• Brief: Which lines of the entries below contain the string "diode"? Copy each one.

• Change detection data:
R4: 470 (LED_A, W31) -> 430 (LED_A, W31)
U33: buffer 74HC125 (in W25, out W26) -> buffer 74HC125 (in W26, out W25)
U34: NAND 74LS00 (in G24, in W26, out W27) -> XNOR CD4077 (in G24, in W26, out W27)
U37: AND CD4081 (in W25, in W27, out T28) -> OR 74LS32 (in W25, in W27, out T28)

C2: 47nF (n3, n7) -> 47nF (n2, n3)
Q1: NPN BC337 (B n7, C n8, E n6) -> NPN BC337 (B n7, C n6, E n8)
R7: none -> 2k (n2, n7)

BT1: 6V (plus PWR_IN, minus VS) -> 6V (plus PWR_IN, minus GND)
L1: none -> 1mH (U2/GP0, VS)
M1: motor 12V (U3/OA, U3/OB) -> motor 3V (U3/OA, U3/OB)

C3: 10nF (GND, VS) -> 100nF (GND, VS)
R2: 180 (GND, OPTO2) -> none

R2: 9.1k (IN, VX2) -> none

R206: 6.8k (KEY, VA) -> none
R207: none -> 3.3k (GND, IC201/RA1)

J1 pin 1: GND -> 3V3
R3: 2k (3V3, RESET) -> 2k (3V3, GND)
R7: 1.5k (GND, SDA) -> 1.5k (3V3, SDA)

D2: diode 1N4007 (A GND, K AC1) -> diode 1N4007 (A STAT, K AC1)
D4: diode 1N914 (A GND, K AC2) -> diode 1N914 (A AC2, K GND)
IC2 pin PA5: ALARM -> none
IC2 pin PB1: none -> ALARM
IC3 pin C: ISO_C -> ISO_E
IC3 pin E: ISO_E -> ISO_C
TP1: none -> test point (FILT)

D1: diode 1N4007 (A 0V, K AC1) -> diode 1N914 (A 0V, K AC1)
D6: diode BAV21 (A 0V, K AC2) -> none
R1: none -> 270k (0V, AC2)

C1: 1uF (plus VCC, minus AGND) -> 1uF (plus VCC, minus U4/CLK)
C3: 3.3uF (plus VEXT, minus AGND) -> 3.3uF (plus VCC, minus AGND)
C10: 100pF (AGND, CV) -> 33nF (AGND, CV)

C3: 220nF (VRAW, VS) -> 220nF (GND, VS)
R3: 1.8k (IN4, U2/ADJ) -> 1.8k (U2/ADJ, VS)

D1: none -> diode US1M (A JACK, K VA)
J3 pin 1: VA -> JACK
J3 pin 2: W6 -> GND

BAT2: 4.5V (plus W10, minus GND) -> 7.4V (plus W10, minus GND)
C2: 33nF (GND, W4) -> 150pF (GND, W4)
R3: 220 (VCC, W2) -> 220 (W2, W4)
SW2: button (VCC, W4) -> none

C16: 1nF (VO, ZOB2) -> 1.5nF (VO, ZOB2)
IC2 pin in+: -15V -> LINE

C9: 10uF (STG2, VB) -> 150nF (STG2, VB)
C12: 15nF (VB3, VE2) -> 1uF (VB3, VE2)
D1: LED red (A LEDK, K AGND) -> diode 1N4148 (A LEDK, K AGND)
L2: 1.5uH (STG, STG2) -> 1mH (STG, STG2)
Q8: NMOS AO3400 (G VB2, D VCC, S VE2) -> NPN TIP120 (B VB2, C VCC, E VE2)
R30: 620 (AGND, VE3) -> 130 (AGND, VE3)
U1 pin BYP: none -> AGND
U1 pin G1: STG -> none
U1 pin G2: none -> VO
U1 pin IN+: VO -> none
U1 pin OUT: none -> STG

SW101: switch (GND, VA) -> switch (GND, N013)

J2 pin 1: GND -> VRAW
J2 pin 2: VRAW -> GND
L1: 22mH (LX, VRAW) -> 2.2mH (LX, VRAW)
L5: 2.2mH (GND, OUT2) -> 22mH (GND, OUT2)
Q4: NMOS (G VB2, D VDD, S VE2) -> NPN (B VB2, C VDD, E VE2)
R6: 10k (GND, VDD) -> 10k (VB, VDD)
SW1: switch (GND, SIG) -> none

• Answer to the problem:
D2: diode 1N4007 (A GND, K AC1) -> diode 1N4007 (A STAT, K AC1)
D4: diode 1N914 (A GND, K AC2) -> diode 1N914 (A AC2, K GND)
D1: diode 1N4007 (A 0V, K AC1) -> diode 1N914 (A 0V, K AC1)
D6: diode BAV21 (A 0V, K AC2) -> none
D1: none -> diode US1M (A JACK, K VA)
D1: LED red (A LEDK, K AGND) -> diode 1N4148 (A LEDK, K AGND)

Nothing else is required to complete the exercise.